== TASK ITEM ==
State only how many lines below include the word "none".

GIVEN RECORDS below:

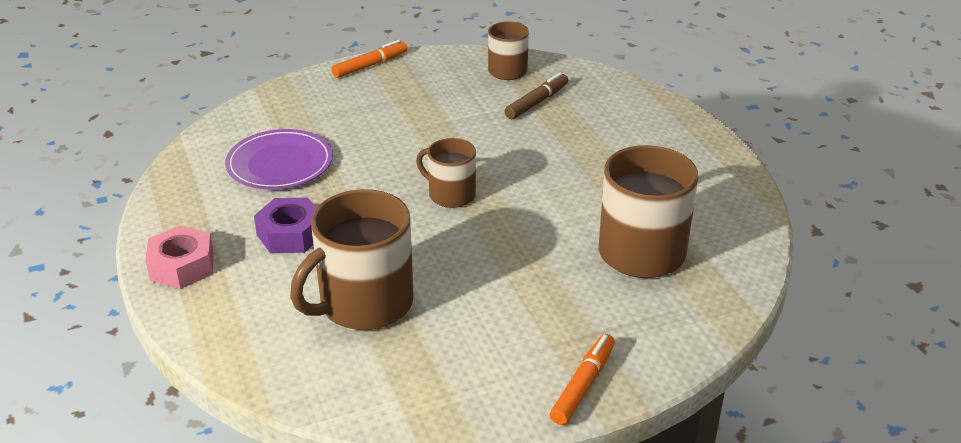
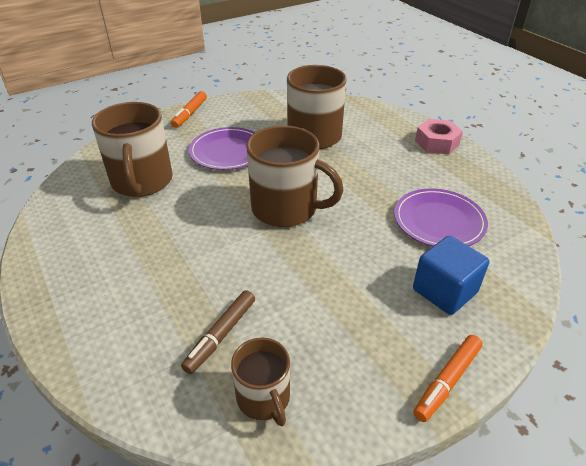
camera: 170 degrees right, 5 degrees up
(290, 234) = (386, 167): purple nut -> none
(327, 109) = (444, 291): none -> blue cube
(451, 195) = (286, 208): brown mug -> brown mug, size x1.75
(516, 288) = (228, 151): none -> purple plate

End of GIVEN RECORDS.

== TASK ANSWER ==
3